▶

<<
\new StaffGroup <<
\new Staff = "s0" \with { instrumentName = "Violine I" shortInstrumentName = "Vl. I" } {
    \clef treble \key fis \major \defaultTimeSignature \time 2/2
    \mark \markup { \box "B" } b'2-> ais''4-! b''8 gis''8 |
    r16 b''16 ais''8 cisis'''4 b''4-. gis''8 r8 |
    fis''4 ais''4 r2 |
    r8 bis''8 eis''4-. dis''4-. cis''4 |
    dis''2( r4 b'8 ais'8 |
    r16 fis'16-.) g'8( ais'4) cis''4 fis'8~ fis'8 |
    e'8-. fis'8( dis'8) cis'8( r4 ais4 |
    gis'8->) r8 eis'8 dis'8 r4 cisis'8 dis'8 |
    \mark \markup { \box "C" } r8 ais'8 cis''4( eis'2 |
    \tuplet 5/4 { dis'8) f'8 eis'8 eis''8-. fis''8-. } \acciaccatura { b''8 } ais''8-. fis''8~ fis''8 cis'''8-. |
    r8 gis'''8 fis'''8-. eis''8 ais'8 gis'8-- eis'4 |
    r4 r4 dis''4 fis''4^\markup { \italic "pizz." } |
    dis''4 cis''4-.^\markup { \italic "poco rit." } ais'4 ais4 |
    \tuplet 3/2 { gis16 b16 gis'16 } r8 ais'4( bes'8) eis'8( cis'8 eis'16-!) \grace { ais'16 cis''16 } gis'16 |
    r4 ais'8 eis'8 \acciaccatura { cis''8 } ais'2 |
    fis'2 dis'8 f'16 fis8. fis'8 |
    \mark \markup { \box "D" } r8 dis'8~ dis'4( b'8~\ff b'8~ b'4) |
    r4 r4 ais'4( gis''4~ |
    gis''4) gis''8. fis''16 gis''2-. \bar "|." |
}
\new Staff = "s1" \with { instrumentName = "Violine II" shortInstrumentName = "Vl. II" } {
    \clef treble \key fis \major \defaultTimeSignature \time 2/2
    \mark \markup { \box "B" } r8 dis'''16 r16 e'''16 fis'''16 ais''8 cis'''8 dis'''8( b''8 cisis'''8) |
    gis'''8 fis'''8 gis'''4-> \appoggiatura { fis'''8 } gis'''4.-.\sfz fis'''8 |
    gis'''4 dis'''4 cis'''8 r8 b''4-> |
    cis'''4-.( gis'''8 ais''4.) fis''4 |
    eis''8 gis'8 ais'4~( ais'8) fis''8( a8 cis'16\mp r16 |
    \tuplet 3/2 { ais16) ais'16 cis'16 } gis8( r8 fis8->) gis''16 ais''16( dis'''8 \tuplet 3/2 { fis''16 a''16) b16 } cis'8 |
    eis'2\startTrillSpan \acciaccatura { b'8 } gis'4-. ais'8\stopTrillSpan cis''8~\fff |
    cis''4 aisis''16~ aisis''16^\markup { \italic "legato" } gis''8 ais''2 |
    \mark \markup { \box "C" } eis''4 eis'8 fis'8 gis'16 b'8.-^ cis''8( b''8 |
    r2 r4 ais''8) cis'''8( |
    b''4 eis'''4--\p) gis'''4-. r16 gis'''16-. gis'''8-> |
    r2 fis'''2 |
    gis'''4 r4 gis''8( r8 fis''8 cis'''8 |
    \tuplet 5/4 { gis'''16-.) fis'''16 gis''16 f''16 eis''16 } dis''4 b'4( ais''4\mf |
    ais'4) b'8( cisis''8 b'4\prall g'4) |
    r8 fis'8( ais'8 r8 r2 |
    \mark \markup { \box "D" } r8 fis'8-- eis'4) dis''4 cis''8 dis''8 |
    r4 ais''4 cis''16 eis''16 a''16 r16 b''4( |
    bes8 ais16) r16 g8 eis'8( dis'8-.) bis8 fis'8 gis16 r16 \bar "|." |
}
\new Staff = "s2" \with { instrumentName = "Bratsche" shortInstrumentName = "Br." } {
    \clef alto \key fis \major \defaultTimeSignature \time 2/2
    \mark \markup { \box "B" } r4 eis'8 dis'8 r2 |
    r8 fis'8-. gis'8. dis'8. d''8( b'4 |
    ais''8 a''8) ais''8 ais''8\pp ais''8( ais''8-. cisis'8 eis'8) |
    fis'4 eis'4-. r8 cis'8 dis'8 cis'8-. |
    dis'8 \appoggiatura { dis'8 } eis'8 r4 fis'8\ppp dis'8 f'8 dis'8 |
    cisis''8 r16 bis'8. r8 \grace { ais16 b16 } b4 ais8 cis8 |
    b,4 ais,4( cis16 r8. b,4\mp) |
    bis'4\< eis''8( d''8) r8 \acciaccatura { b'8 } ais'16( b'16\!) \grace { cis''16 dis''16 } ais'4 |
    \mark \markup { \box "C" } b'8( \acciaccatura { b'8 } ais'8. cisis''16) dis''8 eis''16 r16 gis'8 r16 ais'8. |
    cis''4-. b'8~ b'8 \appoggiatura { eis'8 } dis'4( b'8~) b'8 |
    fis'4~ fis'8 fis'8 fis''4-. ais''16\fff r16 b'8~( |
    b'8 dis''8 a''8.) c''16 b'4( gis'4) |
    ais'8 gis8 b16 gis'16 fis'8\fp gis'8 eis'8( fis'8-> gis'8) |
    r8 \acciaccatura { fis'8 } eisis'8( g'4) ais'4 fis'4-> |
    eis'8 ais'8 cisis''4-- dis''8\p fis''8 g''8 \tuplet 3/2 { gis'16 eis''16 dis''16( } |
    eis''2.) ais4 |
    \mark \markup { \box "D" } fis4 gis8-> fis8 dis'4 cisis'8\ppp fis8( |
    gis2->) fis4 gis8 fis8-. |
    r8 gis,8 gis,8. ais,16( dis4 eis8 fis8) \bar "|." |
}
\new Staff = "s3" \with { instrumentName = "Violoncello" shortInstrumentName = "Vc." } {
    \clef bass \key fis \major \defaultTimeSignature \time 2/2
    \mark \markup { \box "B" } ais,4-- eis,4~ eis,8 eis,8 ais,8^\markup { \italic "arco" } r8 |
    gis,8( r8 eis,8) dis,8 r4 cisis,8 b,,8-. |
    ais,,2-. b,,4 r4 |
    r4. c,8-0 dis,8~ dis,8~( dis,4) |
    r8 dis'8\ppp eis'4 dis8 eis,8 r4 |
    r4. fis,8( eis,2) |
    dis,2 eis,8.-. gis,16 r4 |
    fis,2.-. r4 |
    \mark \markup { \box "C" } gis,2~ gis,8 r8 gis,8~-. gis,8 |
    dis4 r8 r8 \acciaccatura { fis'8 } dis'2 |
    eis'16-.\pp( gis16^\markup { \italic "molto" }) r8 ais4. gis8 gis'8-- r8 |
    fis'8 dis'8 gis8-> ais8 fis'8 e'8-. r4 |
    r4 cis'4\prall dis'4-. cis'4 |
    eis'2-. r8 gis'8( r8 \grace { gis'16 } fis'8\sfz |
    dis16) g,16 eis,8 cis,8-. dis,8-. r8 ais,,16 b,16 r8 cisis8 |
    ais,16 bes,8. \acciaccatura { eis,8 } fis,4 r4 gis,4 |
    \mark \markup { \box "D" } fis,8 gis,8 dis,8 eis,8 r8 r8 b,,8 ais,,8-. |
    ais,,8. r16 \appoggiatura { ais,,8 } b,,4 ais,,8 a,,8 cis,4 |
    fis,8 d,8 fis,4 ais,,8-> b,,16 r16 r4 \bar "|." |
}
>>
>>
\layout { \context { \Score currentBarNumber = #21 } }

◀
▶

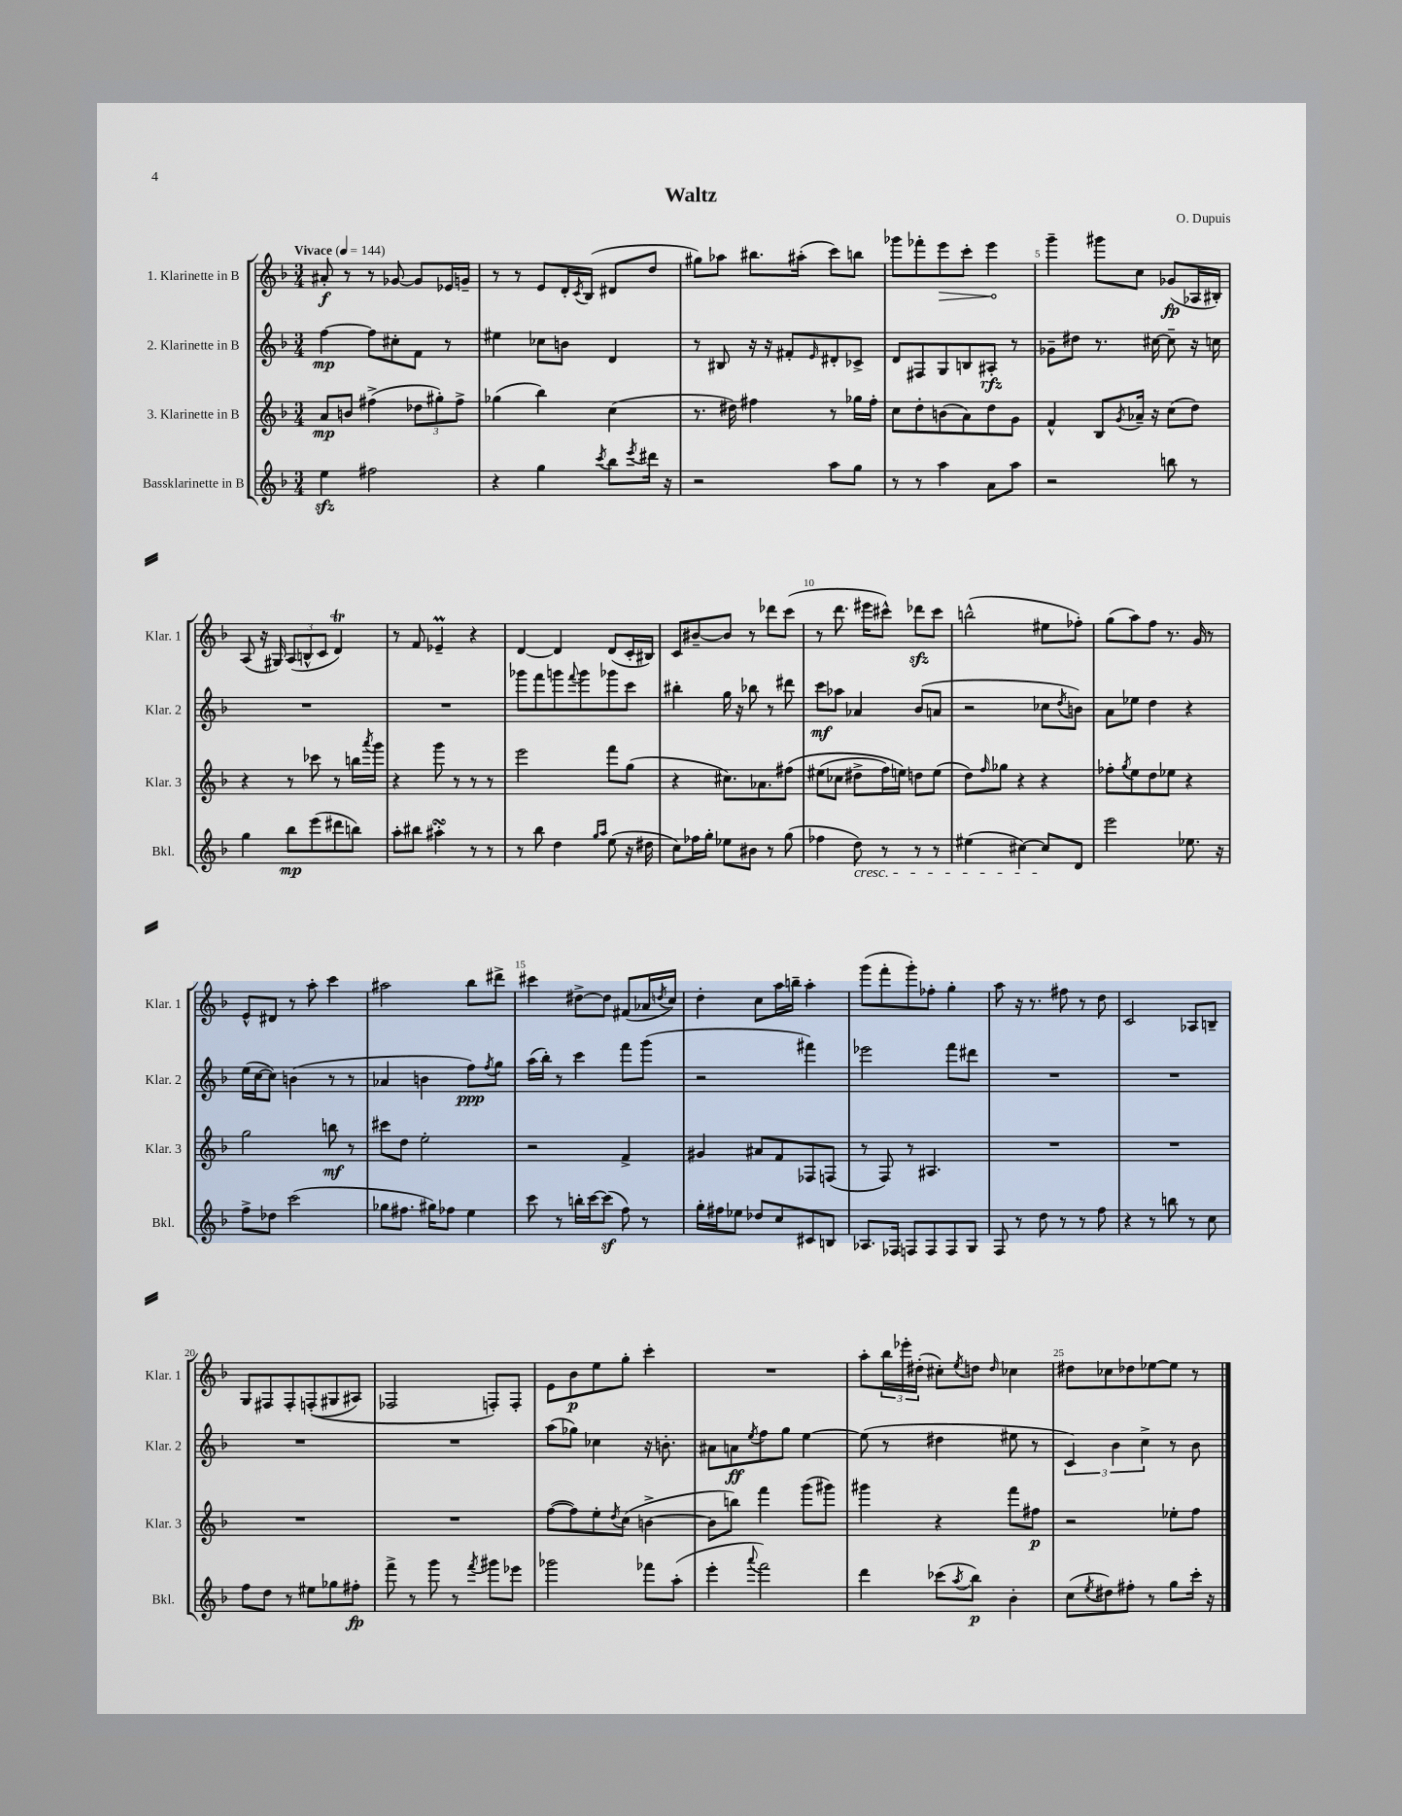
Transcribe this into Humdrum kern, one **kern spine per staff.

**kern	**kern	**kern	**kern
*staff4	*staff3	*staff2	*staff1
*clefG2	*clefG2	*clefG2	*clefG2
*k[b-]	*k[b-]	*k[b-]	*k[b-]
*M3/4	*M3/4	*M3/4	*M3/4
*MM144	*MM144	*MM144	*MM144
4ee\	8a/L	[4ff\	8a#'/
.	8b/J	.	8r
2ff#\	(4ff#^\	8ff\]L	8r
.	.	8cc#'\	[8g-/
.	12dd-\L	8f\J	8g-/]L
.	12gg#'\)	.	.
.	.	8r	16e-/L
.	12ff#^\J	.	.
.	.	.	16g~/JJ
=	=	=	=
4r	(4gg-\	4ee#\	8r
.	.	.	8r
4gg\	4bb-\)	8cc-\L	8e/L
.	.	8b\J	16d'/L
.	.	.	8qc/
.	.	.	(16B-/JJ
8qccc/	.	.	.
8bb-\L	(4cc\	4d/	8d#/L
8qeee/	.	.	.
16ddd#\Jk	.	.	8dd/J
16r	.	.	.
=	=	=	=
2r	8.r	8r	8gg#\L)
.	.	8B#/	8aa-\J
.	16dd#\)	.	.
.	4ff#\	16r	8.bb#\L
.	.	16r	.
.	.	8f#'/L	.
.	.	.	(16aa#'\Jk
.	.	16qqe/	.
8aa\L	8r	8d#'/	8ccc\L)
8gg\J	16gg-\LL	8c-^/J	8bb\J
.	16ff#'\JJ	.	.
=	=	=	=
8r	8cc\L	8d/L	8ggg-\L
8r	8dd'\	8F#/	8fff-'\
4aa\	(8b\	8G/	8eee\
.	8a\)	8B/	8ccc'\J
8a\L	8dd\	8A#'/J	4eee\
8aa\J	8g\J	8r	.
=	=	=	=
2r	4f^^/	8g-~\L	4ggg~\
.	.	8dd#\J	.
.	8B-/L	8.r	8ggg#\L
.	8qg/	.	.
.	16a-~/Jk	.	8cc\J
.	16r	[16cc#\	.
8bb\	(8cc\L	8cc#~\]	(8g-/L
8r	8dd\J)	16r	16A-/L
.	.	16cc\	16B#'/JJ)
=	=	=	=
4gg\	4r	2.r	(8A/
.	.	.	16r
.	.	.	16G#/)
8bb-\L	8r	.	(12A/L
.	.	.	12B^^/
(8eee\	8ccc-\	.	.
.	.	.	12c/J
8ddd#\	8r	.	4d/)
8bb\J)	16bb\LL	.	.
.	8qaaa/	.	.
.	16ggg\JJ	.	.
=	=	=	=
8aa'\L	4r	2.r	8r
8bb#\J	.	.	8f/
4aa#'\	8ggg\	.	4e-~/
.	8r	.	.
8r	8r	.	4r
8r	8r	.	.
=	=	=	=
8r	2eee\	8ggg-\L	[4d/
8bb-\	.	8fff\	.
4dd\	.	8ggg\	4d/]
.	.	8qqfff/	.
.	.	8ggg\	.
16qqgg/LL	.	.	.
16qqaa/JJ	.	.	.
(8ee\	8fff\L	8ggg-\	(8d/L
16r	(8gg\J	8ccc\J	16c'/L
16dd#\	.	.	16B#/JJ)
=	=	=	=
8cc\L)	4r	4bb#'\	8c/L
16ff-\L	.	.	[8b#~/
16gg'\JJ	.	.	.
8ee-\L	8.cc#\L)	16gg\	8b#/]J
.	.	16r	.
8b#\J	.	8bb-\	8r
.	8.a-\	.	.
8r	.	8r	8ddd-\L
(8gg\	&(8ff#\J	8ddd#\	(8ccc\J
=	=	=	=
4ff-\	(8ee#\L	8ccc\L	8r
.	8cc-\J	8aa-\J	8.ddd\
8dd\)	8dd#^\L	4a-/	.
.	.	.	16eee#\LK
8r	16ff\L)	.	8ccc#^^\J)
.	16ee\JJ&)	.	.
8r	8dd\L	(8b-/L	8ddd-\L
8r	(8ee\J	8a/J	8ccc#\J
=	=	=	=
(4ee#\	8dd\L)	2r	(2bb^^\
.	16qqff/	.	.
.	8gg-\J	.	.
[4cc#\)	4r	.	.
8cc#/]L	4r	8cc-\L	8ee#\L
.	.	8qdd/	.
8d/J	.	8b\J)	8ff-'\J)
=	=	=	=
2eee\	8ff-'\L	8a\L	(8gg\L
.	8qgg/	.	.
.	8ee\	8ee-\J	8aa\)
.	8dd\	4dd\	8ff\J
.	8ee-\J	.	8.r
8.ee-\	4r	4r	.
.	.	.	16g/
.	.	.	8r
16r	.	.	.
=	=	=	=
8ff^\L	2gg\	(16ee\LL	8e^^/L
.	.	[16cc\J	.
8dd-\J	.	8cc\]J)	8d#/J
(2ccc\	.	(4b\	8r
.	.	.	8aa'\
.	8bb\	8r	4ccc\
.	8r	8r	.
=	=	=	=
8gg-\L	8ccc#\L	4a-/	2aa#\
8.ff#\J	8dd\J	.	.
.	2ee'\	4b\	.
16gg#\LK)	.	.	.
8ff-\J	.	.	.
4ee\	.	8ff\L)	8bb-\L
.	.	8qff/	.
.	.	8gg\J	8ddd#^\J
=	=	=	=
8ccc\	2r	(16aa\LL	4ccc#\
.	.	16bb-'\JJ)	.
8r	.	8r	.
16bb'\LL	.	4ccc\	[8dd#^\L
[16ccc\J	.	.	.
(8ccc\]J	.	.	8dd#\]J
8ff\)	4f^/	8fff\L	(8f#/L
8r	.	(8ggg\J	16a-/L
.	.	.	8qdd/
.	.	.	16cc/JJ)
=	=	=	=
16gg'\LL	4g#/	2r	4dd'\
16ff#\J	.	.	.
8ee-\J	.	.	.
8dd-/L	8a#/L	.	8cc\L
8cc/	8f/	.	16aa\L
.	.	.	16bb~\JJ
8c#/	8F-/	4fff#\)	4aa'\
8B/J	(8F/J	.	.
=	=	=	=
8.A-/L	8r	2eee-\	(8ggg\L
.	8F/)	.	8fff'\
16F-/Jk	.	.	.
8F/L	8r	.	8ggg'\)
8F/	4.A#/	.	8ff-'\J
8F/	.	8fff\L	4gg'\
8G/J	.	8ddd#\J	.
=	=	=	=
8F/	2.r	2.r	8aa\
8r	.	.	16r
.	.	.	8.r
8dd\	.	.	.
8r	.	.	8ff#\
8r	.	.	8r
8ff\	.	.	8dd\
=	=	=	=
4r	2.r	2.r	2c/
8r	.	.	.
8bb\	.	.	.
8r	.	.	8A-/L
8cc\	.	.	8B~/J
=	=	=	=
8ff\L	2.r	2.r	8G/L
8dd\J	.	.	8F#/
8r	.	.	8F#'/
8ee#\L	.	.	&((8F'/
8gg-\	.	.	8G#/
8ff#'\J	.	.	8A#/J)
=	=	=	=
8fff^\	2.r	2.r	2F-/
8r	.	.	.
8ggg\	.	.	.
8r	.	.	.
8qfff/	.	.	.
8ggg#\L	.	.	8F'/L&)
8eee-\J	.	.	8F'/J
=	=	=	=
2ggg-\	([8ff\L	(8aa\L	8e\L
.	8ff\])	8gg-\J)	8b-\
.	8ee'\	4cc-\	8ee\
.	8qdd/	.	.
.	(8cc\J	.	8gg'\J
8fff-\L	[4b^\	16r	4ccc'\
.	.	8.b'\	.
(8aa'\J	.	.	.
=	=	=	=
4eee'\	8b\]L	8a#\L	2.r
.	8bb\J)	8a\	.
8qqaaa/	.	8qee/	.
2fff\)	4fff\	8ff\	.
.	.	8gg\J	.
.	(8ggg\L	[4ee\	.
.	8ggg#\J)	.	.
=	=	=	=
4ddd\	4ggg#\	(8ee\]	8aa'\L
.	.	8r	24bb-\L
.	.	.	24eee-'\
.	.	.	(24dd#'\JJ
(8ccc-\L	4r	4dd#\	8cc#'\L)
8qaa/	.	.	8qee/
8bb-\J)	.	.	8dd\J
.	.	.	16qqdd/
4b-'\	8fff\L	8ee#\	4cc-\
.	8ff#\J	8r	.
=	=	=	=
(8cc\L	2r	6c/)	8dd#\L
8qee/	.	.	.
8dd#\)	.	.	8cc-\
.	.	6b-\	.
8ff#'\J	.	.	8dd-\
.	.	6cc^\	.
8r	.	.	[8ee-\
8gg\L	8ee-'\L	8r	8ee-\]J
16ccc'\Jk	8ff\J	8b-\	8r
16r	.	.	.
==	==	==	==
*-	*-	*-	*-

◀

*GIVEN EXERCISE*
Identify every line above that contains the string "tuplet", matching uppercase and lowercase exactly.

*ANSWER TO THE TASK*
    \tuplet 5/4 { dis'8) f'8 eis'8 eis''8-. fis''8-. } \acciaccatura { b''8 } ais''8-. fis''8~ fis''8 cis'''8-. |
    \tuplet 3/2 { gis16 b16 gis'16 } r8 ais'4( bes'8) eis'8( cis'8 eis'16-!) \grace { ais'16 cis''16 } gis'16 |
    \tuplet 3/2 { ais16) ais'16 cis'16 } gis8( r8 fis8->) gis''16 ais''16( dis'''8 \tuplet 3/2 { fis''16 a''16) b16 } cis'8 |
    \tuplet 5/4 { gis'''16-.) fis'''16 gis''16 f''16 eis''16 } dis''4 b'4( ais''4\mf |
    eis'8 ais'8 cisis''4-- dis''8\p fis''8 g''8 \tuplet 3/2 { gis'16 eis''16 dis''16( } |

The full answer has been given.